▸ **WRITTEN INSTRUCTION**: Can you write out, word for word, every line of the items starting at the line that contains "37: 23:57 -> 0:41" and ending at the last line of the items, leaving out the pictures?

Source records:
##########

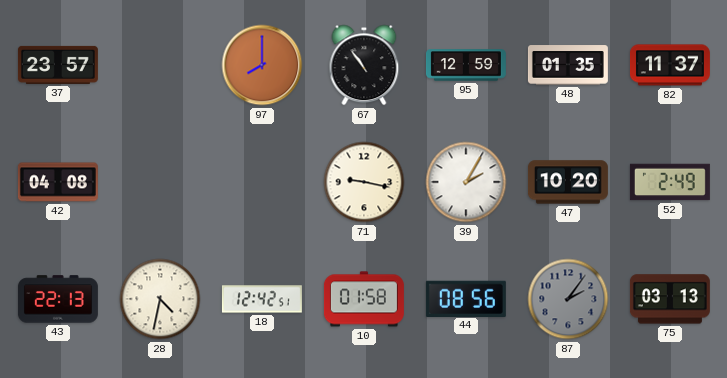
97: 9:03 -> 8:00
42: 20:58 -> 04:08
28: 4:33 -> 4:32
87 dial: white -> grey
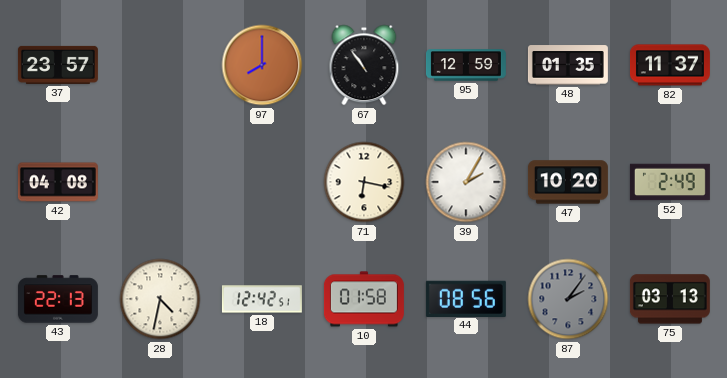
71: 9:17 -> 6:17
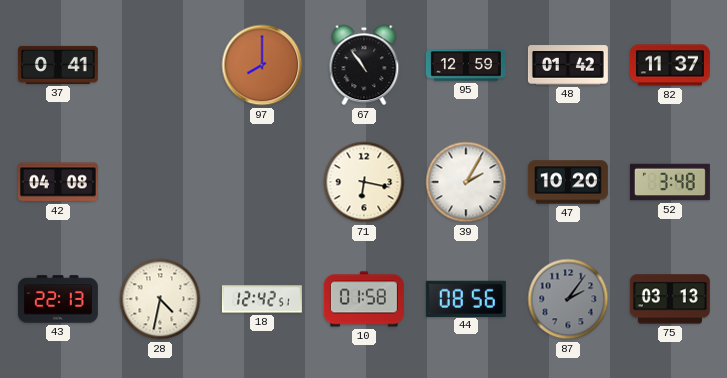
37: 23:57 -> 0:41
48: 01:35 -> 01:42
52: 2:49 -> 3:48
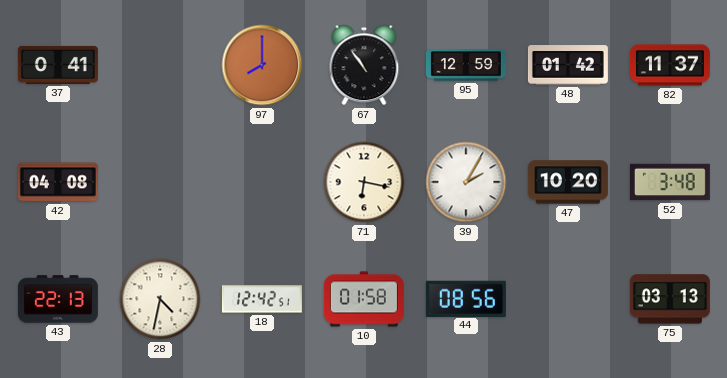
87: 2:06 -> none
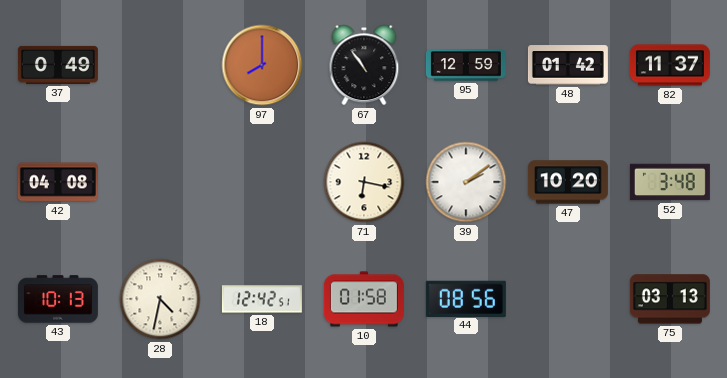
37: 0:41 -> 0:49
39: 2:05 -> 2:09
43: 22:13 -> 10:13
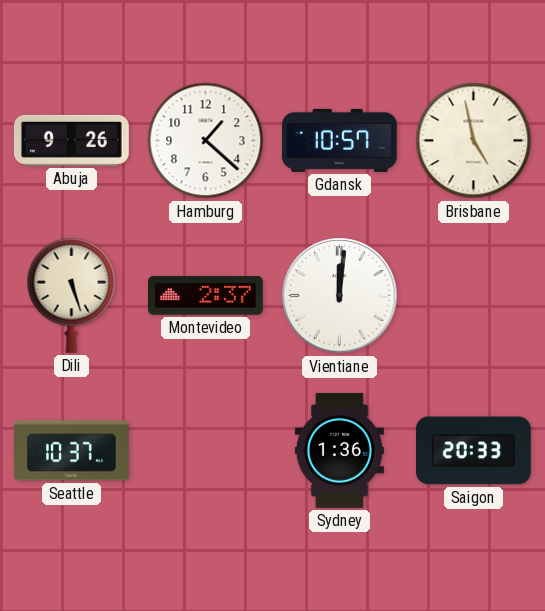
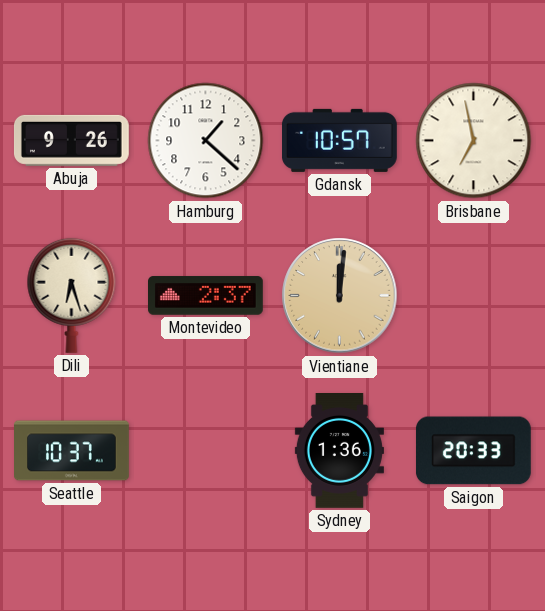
Brisbane: 4:58 -> 6:58
Dili: 5:27 -> 6:27
Vientiane dial: white -> champagne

##########

▸ **TASK RESPONSE**:
37: 23:57 -> 0:41
48: 01:35 -> 01:42
52: 2:49 -> 3:48
87: 2:06 -> none
37: 0:41 -> 0:49
39: 2:05 -> 2:09
43: 22:13 -> 10:13
Brisbane: 4:58 -> 6:58
Dili: 5:27 -> 6:27
Vientiane dial: white -> champagne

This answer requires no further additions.